▸ To do: Reproduce the listing below word for word and exclude any picture.
┄┄┄┄┄┄┄┄┄┄┄┄┄┄┄┄┄┄┄┄
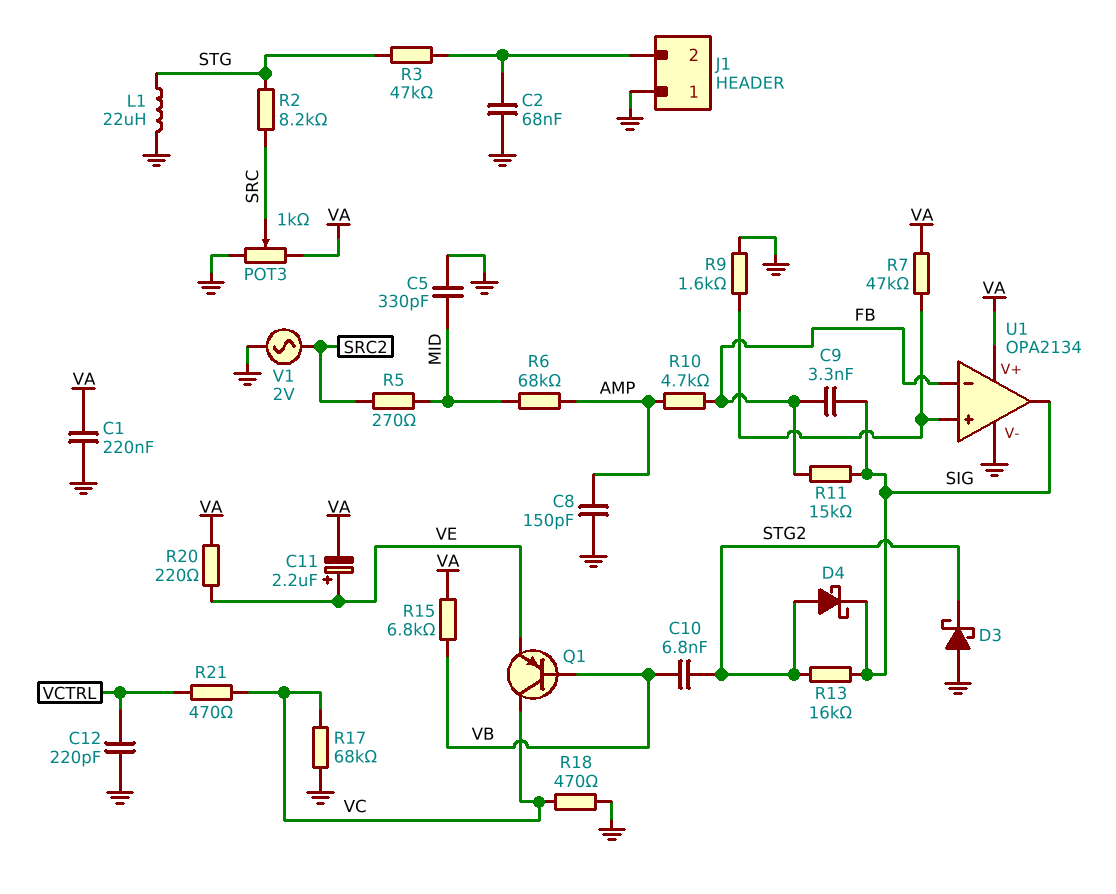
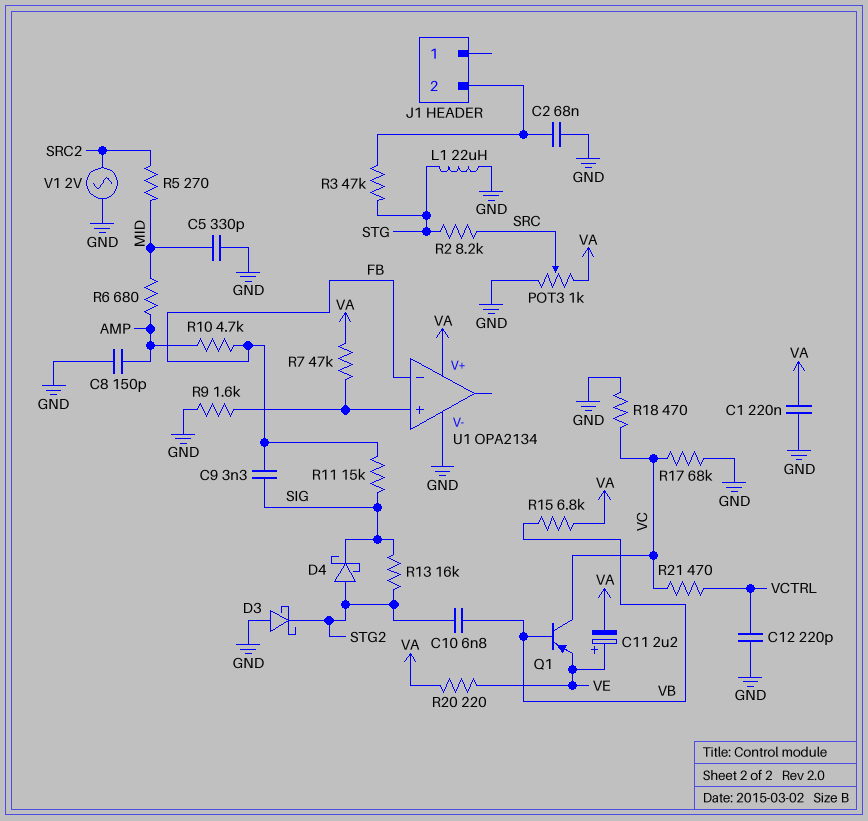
J1 pin 1: GND -> none
R6: 68k (AMP, MID) -> 680 (AMP, MID)
U1 pin out: SIG -> none

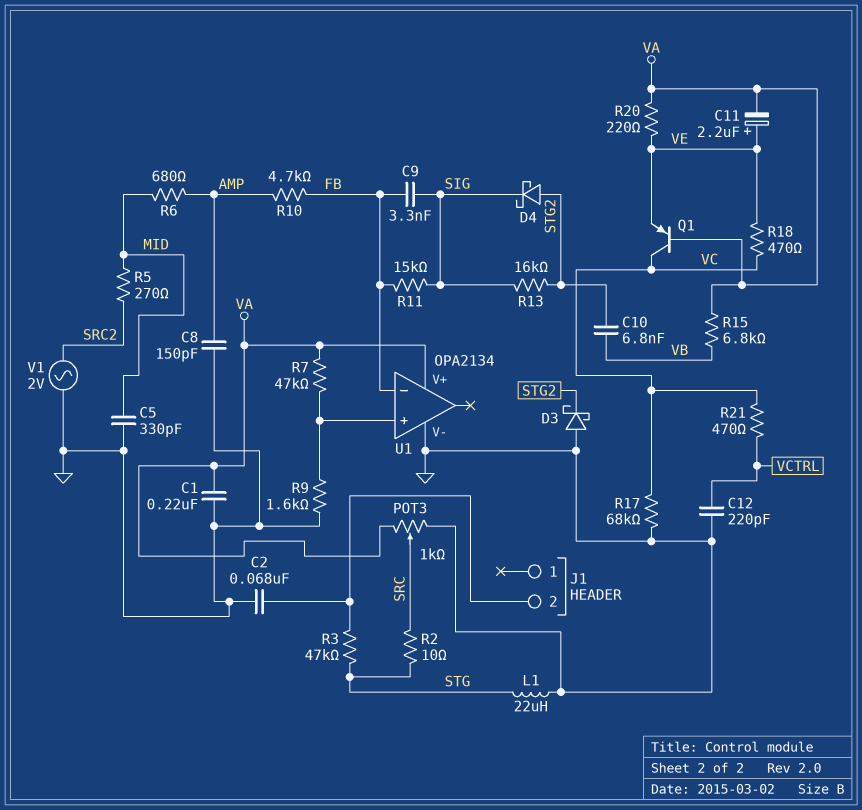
Q1: PNP (B VB, C VC, E VE) -> PNP (B VA, C VC, E VE)
R2: 8.2k (SRC, STG) -> 10 (SRC, STG)
R18: 470 (GND, VC) -> 470 (VC, VE)

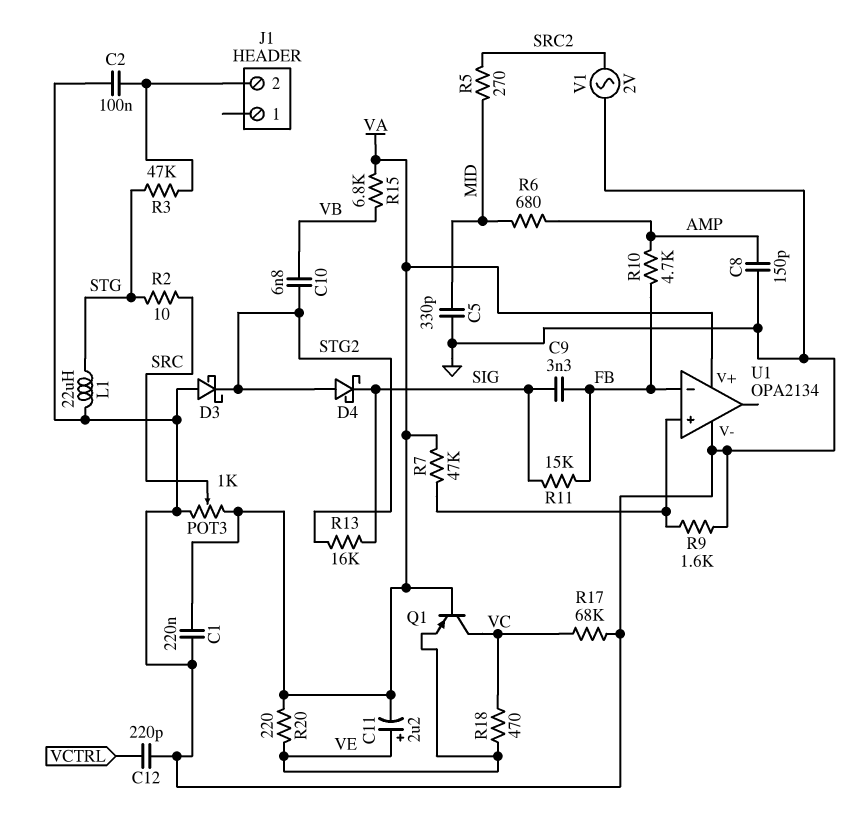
C2: 68nF (GND, J1/2) -> 100nF (GND, J1/2)
R21: 470 (VC, VCTRL) -> none

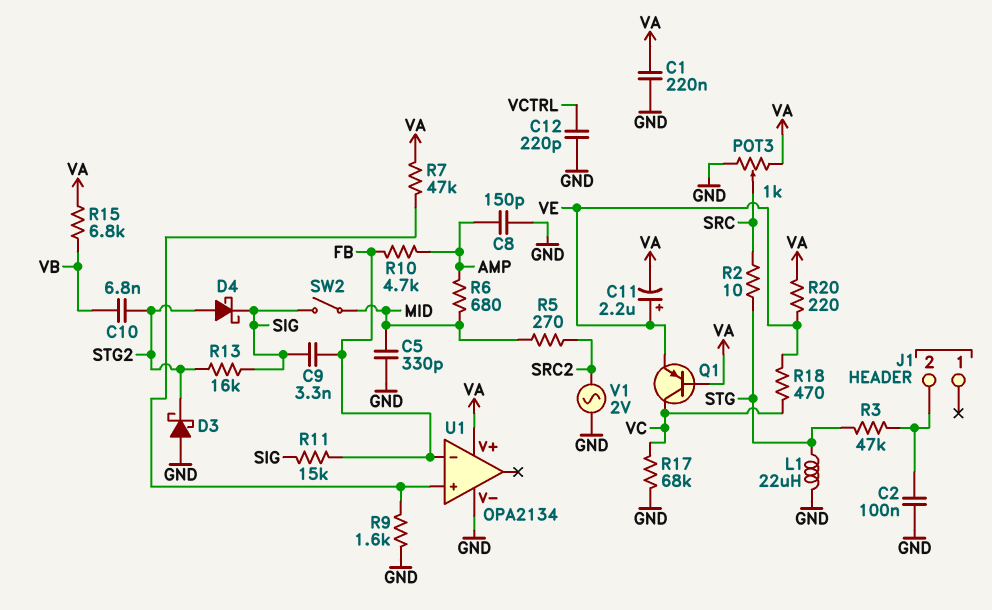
SW2: none -> switch (MID, SIG)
┄┄┄┄┄┄┄┄┄┄┄┄┄┄┄┄┄┄┄┄
▸ Task response:
J1 pin 1: GND -> none
R6: 68k (AMP, MID) -> 680 (AMP, MID)
U1 pin out: SIG -> none

Q1: PNP (B VB, C VC, E VE) -> PNP (B VA, C VC, E VE)
R2: 8.2k (SRC, STG) -> 10 (SRC, STG)
R18: 470 (GND, VC) -> 470 (VC, VE)

C2: 68nF (GND, J1/2) -> 100nF (GND, J1/2)
R21: 470 (VC, VCTRL) -> none

SW2: none -> switch (MID, SIG)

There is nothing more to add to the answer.